BEGIN Material to process
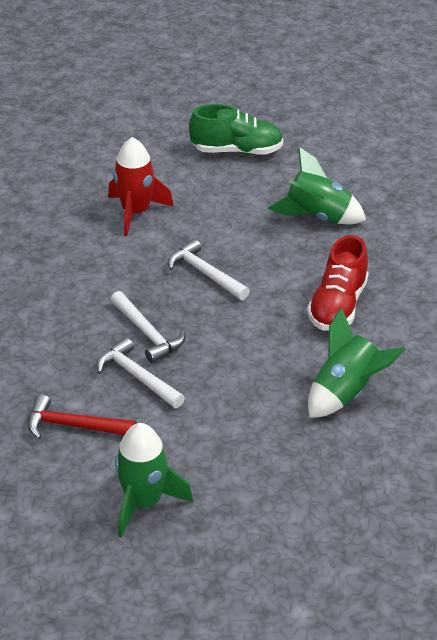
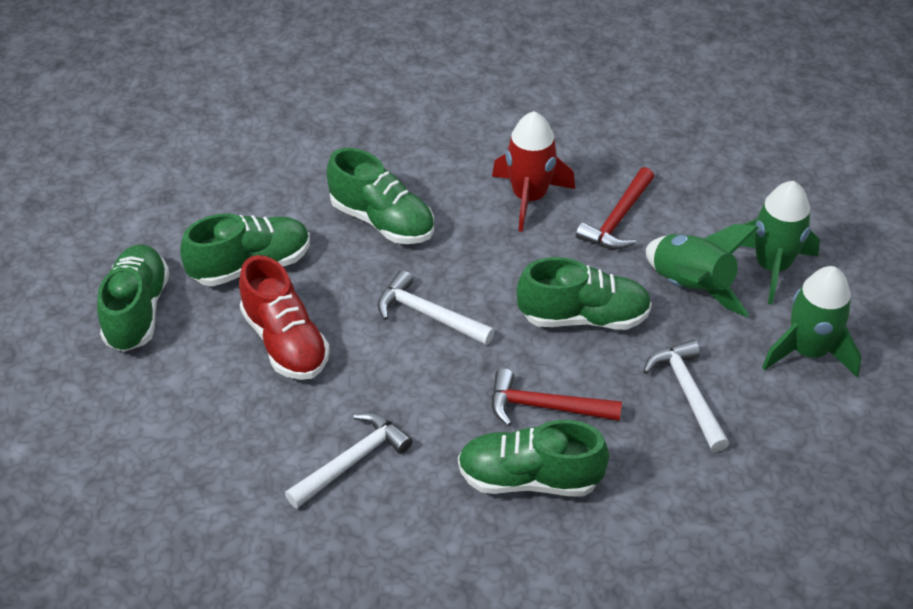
green shoe: 1 -> 5
red hammer: 1 -> 2

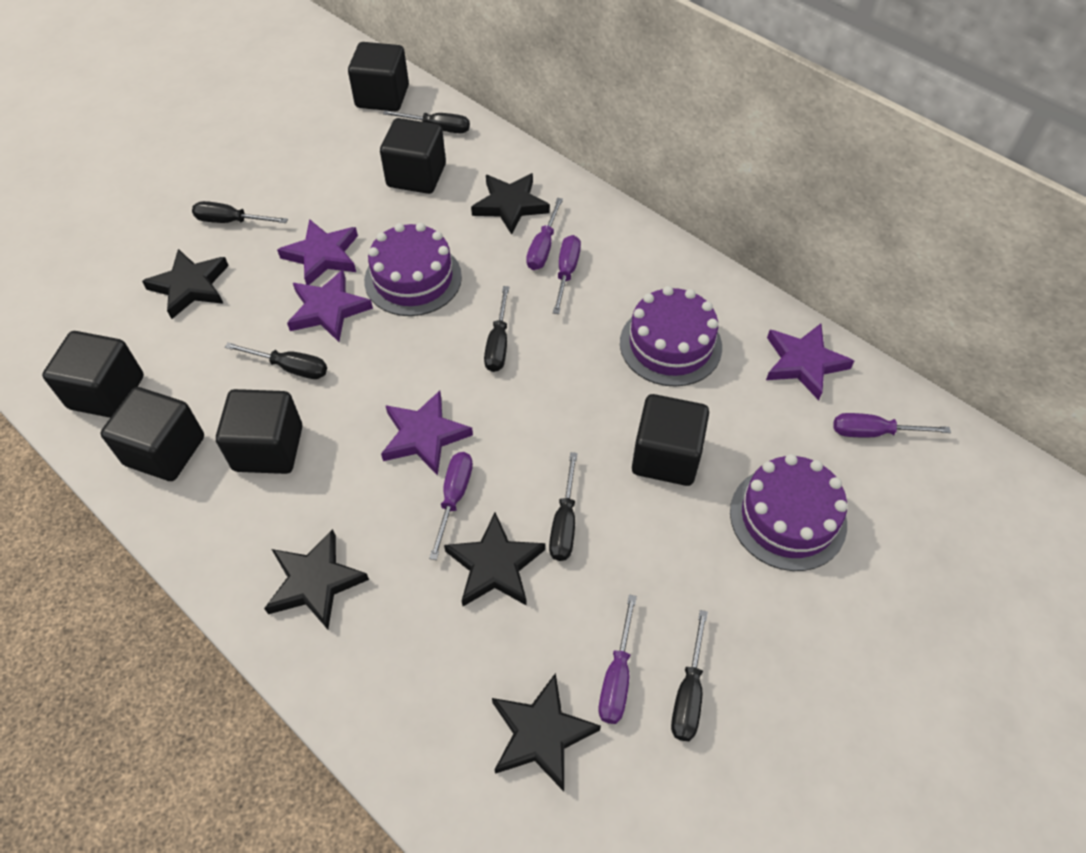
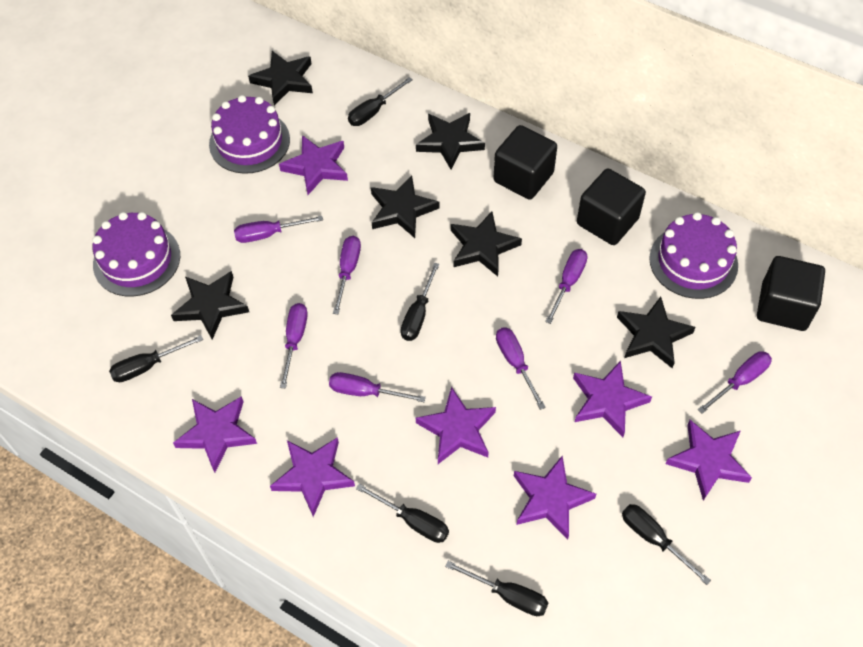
black cube: 6 -> 3
black star: 5 -> 6
purple screwdriver: 5 -> 7
purple star: 4 -> 7

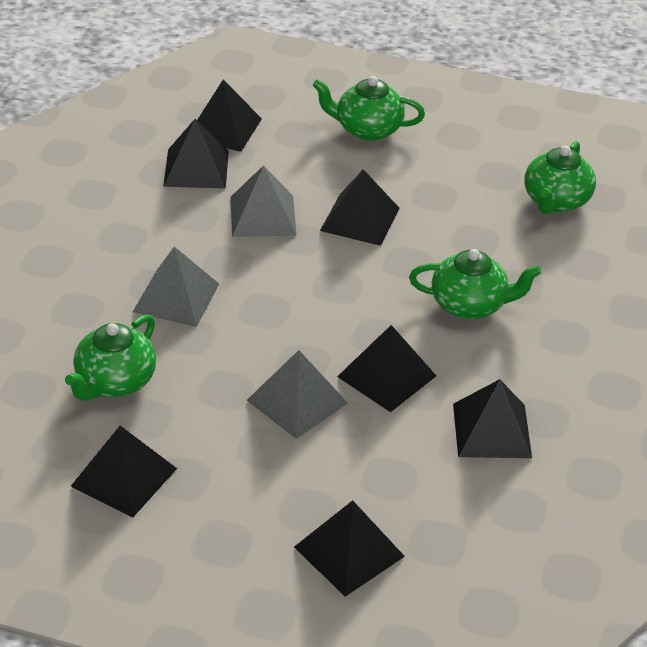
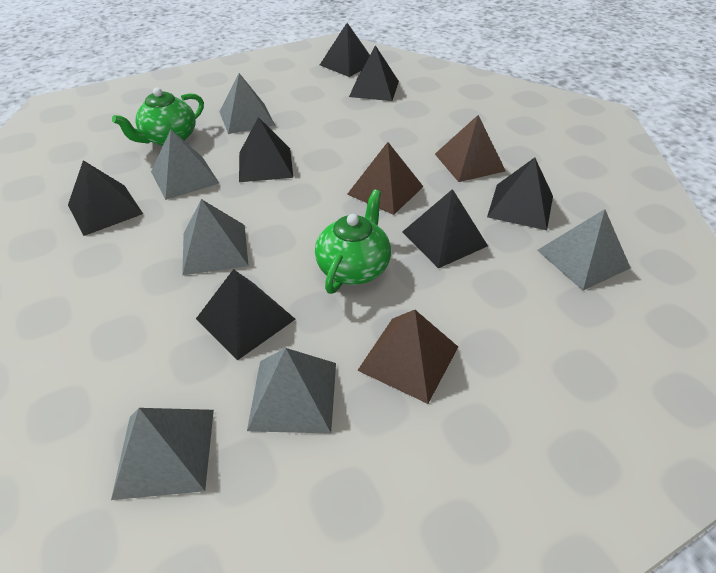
brown pyramid: 0 -> 3
green teapot: 4 -> 2
grey pyramid: 3 -> 6

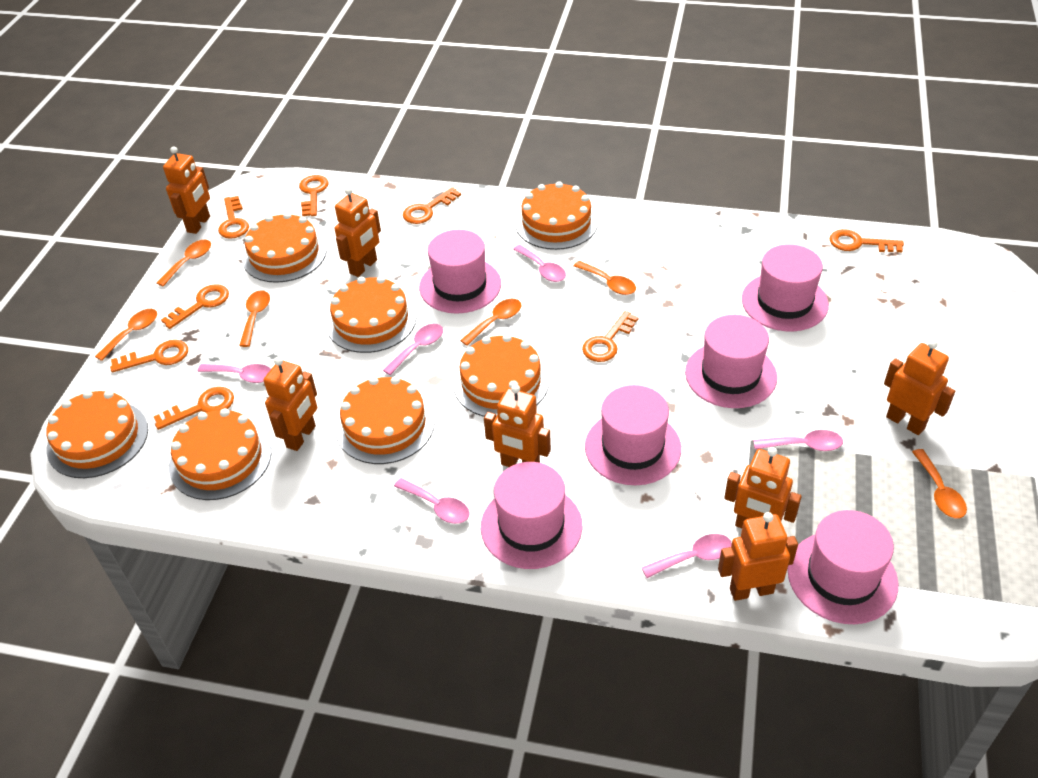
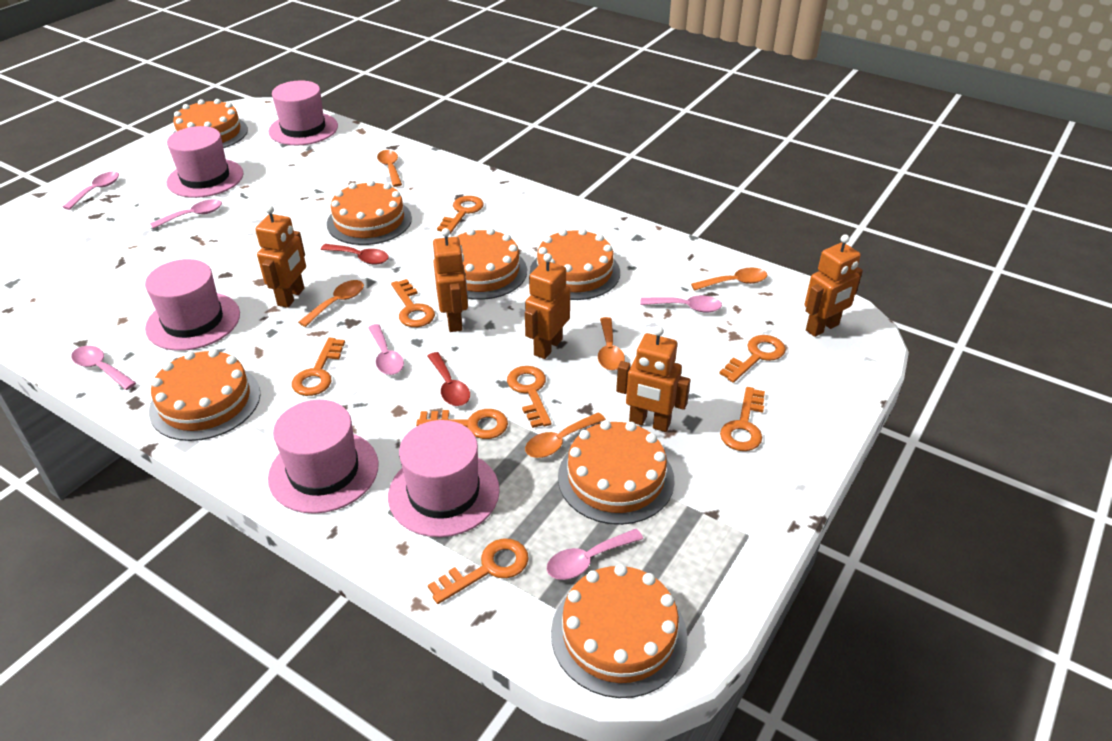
orange robot: 7 -> 5
orange spoon: 6 -> 5
pink hat: 6 -> 5
red spoon: 0 -> 2

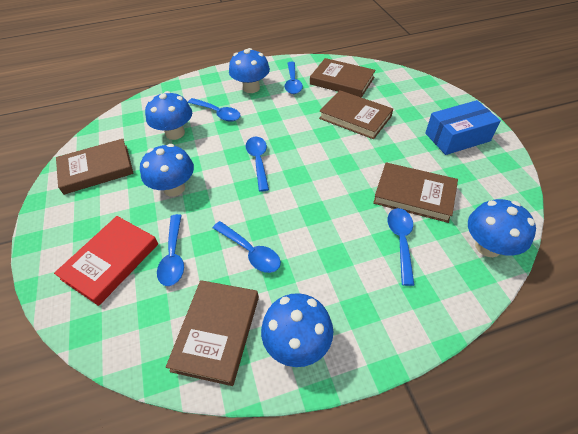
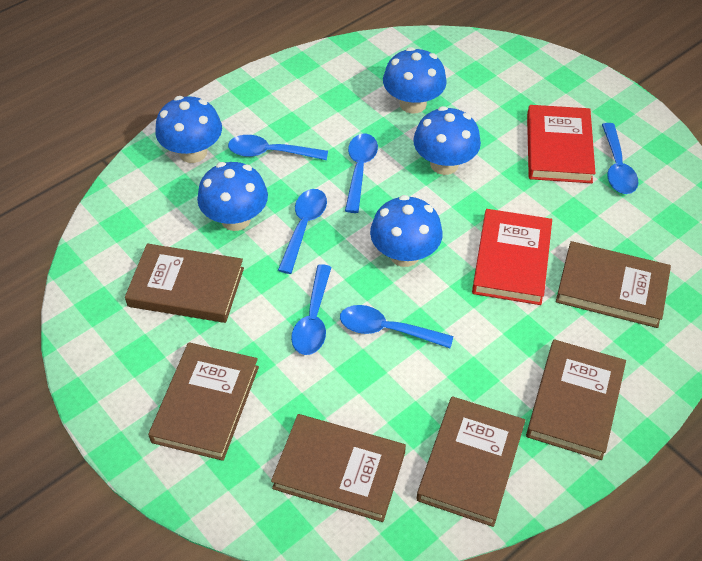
blue box: 1 -> 0
brown book: 5 -> 6
red book: 1 -> 2

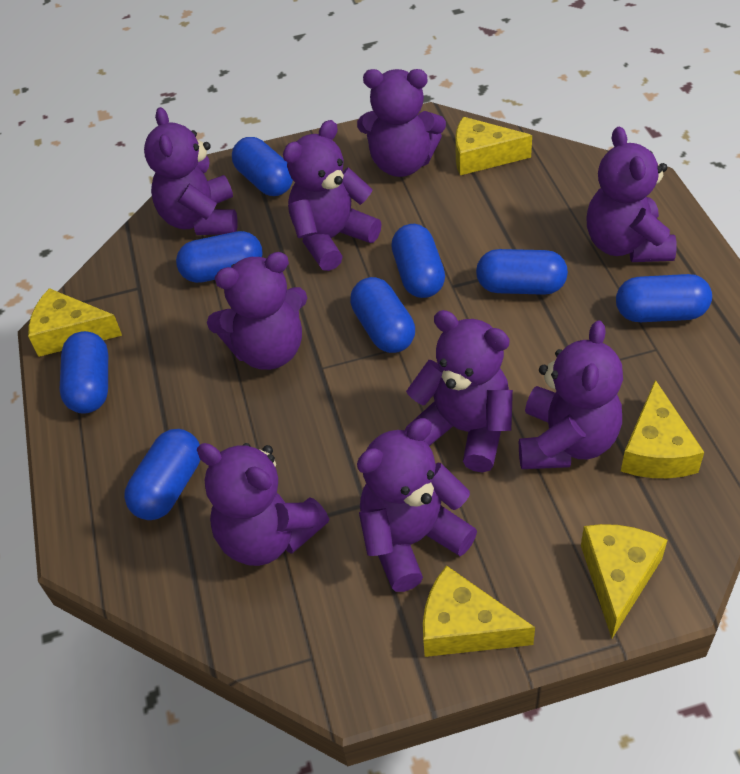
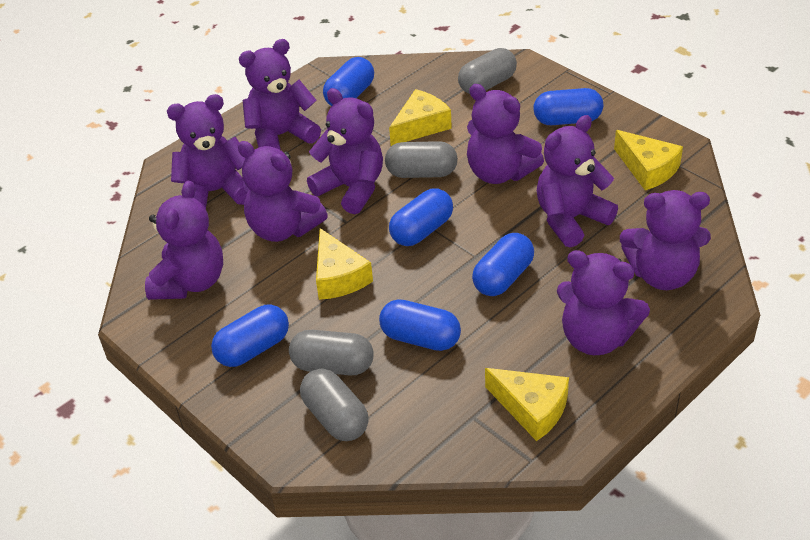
blue capsule: 8 -> 6
grey capsule: 0 -> 4
yellow cheese: 5 -> 4

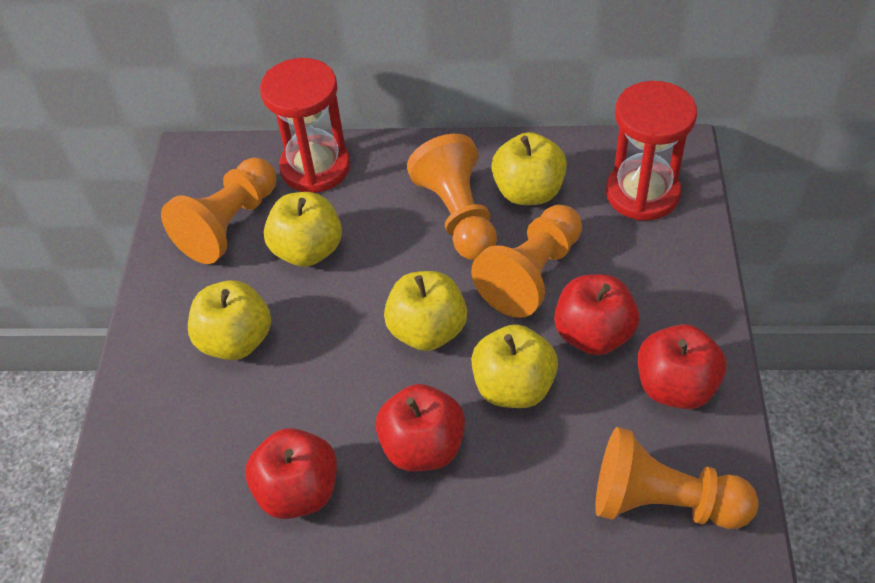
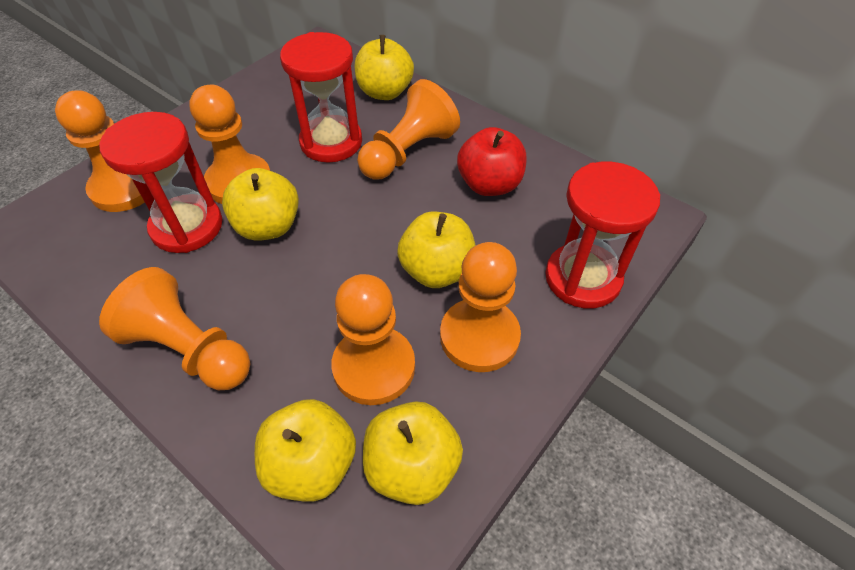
orange pawn: 4 -> 6
red apple: 4 -> 1
red hourglass: 2 -> 3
END Material to process
_To do_
Copy each line above containing the string "orange".

_Your response_
orange robot: 7 -> 5
orange spoon: 6 -> 5
orange pawn: 4 -> 6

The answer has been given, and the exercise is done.